> **Input data**
——
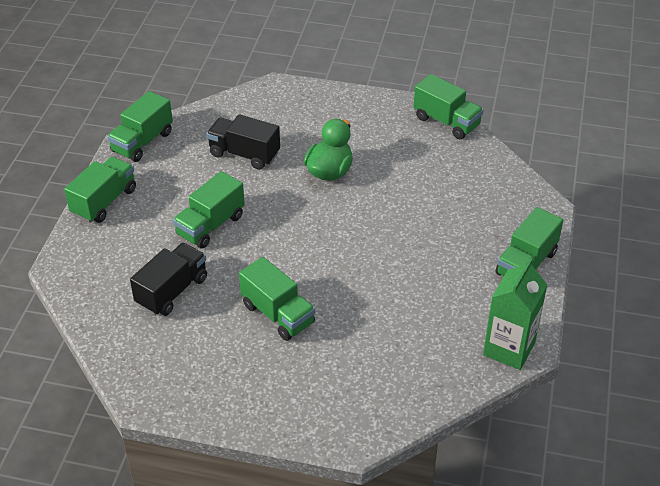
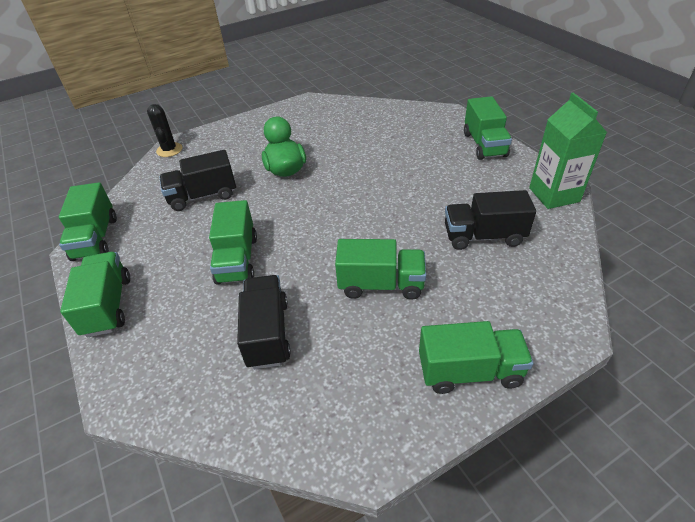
camera: 40 degrees left, 0 degrees up
(266, 90) = (169, 150): none -> black cactus
(398, 336) = (483, 236): none -> black truck
(446, 122) = (324, 104): green truck -> green truck (469, 371)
——
> **Work to complete**
Copy out every line of the material above exactly, skipping the pictures.

> **Reply to the task**
camera: 40 degrees left, 0 degrees up
(266, 90) = (169, 150): none -> black cactus
(398, 336) = (483, 236): none -> black truck
(446, 122) = (324, 104): green truck -> green truck (469, 371)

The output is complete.